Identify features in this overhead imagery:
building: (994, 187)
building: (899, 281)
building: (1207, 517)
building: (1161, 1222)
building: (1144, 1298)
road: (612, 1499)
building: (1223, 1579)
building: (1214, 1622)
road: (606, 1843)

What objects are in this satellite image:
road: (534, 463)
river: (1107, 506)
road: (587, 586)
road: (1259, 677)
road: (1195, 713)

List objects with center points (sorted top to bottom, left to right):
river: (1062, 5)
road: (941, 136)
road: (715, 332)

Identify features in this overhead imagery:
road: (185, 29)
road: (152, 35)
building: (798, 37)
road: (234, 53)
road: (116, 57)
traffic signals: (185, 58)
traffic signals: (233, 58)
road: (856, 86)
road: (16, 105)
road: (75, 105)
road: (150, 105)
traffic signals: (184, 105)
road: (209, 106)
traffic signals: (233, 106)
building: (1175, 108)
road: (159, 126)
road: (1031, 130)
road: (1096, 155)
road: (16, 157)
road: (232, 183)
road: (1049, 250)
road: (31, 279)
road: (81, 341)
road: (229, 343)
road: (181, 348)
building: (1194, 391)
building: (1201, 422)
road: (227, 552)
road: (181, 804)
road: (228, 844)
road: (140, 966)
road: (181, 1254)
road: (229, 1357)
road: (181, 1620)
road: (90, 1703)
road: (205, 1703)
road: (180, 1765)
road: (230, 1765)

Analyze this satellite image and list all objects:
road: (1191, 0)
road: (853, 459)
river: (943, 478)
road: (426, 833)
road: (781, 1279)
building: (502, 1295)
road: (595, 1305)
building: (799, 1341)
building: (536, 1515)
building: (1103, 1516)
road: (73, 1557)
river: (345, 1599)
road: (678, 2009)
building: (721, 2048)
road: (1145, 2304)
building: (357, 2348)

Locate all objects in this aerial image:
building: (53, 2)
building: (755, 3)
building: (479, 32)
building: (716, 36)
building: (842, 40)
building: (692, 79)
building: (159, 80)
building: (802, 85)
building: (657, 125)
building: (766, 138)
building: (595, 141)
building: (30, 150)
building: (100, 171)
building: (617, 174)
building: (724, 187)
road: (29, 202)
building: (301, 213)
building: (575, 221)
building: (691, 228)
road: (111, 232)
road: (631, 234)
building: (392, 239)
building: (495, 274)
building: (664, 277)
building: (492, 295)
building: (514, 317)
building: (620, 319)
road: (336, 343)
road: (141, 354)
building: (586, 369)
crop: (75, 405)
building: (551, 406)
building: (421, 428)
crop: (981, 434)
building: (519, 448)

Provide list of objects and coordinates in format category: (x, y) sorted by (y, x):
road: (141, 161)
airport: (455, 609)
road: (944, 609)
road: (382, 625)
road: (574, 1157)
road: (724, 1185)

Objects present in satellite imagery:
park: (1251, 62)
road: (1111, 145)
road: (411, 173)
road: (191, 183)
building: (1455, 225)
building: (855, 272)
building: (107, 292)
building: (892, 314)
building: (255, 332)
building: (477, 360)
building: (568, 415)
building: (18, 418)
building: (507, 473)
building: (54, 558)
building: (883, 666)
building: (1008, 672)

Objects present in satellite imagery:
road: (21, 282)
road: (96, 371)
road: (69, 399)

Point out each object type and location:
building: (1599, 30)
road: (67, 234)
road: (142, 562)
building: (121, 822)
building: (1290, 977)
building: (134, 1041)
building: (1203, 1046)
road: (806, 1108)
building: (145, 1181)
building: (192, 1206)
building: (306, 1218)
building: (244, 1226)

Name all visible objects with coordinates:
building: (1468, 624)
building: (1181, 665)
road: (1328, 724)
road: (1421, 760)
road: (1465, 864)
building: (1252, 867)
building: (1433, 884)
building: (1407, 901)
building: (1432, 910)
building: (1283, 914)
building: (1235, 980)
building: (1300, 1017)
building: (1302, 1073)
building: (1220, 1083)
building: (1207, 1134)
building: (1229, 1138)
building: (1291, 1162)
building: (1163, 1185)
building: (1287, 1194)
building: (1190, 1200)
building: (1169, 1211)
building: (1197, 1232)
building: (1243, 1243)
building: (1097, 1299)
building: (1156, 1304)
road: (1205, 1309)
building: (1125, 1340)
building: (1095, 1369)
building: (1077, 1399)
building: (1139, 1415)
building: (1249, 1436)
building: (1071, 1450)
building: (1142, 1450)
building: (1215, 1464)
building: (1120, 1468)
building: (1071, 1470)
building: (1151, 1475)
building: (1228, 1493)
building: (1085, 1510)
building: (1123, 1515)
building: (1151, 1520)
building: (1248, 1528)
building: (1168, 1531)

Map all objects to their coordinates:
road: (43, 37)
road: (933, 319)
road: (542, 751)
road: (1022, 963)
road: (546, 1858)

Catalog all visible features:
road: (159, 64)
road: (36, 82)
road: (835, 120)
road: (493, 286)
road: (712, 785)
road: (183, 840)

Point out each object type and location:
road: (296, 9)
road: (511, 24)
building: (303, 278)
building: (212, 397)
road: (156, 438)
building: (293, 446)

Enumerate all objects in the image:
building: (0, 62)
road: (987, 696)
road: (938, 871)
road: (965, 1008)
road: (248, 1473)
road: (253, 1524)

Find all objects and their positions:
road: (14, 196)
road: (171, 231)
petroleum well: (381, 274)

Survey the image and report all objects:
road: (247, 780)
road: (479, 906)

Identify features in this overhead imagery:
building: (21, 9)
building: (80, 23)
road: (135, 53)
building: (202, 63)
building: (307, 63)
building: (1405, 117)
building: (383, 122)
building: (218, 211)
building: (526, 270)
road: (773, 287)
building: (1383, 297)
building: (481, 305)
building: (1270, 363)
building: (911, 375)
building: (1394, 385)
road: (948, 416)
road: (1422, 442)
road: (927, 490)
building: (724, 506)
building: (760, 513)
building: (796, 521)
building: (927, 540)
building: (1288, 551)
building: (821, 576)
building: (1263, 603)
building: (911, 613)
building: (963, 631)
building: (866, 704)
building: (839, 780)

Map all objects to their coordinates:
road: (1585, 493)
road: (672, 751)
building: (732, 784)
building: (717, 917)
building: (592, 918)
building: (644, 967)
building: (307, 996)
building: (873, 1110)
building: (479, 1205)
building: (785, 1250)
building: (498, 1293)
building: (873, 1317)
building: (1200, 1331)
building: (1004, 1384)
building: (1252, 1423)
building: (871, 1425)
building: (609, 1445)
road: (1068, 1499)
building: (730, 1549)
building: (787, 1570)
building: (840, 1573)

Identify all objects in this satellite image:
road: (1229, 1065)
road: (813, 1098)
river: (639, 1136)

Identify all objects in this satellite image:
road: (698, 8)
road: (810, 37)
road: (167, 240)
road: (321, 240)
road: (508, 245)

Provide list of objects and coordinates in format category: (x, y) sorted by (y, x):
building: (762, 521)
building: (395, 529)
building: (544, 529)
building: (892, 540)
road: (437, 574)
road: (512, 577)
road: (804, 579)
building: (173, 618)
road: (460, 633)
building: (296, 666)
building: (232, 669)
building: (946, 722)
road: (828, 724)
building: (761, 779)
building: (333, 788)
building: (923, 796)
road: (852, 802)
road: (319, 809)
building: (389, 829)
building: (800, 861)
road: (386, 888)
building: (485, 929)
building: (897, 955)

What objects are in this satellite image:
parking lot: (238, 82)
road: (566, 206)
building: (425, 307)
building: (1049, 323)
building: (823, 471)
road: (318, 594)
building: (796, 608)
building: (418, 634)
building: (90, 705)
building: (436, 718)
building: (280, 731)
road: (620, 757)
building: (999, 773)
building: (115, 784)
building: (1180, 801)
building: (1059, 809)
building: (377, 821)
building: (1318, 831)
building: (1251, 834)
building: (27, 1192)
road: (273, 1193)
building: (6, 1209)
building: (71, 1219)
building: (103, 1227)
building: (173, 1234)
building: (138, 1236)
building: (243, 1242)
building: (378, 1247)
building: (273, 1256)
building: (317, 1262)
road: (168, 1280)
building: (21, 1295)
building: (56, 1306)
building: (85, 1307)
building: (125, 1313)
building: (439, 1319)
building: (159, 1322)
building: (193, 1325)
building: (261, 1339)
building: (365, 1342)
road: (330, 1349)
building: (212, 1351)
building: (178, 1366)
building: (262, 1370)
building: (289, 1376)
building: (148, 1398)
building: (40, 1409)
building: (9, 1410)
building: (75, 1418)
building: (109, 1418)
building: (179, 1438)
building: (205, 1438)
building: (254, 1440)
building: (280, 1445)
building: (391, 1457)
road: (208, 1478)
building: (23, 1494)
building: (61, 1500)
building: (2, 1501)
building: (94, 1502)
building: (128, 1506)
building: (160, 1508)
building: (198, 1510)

Assignment:
Display each line of the data where "visible" occurs.

Answer section:
Name all visible objects with coordinates:
Catalog all visible features:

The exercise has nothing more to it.